* EXERCISE
Each entry should be copied as it stands, leaving the pictures behind.

* DATA SHOWN
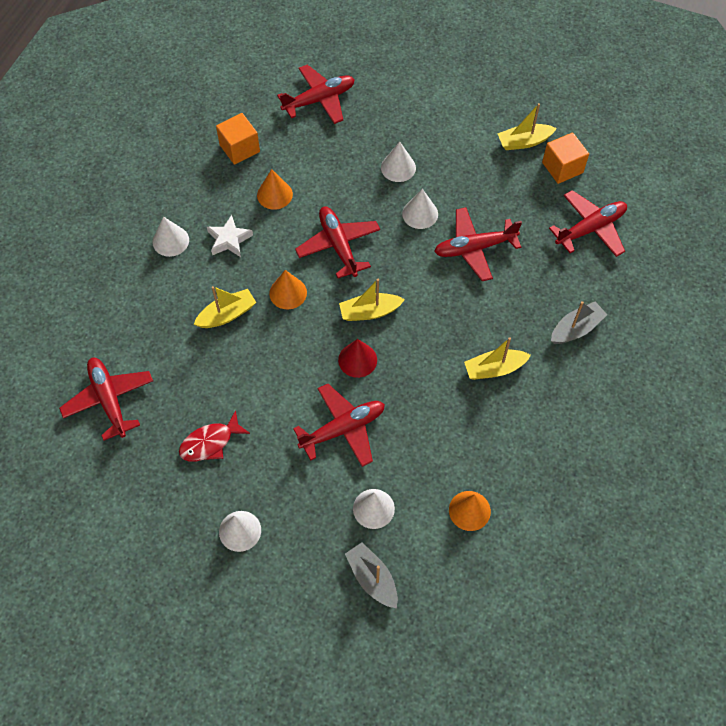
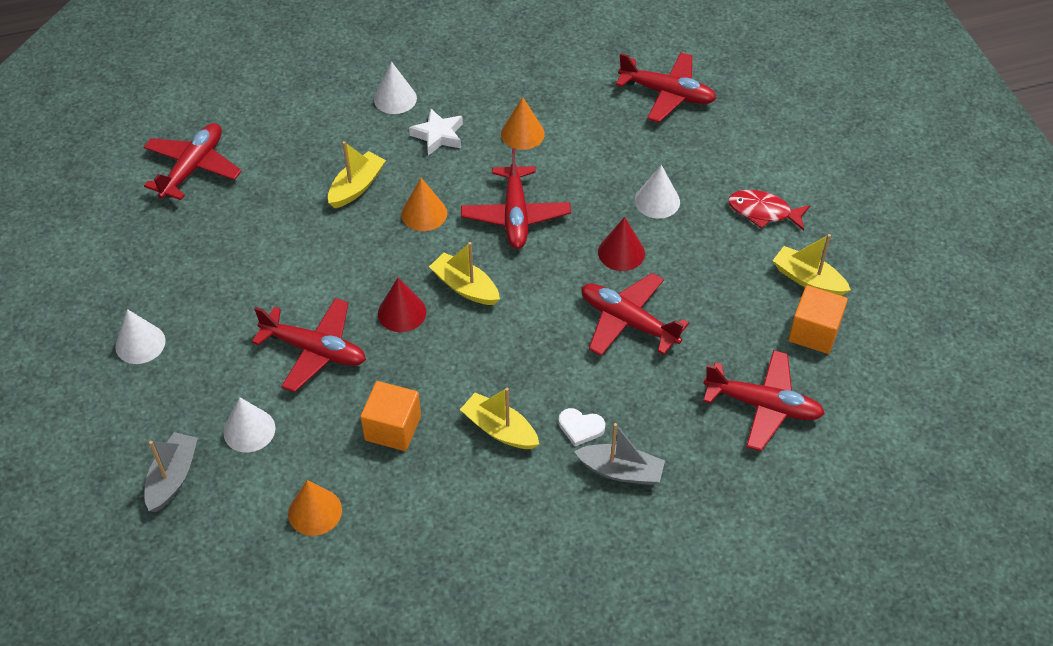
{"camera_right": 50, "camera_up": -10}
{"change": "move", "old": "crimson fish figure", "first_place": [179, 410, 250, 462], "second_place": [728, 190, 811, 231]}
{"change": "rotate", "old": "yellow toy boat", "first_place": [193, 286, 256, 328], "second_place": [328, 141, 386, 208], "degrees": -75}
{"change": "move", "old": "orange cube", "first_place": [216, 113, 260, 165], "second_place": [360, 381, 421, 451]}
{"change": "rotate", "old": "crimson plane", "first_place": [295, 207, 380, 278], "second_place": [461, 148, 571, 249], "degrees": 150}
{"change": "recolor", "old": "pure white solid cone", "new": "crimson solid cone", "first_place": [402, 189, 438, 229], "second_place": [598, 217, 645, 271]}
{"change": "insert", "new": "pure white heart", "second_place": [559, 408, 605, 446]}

* RESULT
{"camera_right": 50, "camera_up": -10}
{"change": "move", "old": "crimson fish figure", "first_place": [179, 410, 250, 462], "second_place": [728, 190, 811, 231]}
{"change": "rotate", "old": "yellow toy boat", "first_place": [193, 286, 256, 328], "second_place": [328, 141, 386, 208], "degrees": -75}
{"change": "move", "old": "orange cube", "first_place": [216, 113, 260, 165], "second_place": [360, 381, 421, 451]}
{"change": "rotate", "old": "crimson plane", "first_place": [295, 207, 380, 278], "second_place": [461, 148, 571, 249], "degrees": 150}
{"change": "recolor", "old": "pure white solid cone", "new": "crimson solid cone", "first_place": [402, 189, 438, 229], "second_place": [598, 217, 645, 271]}
{"change": "insert", "new": "pure white heart", "second_place": [559, 408, 605, 446]}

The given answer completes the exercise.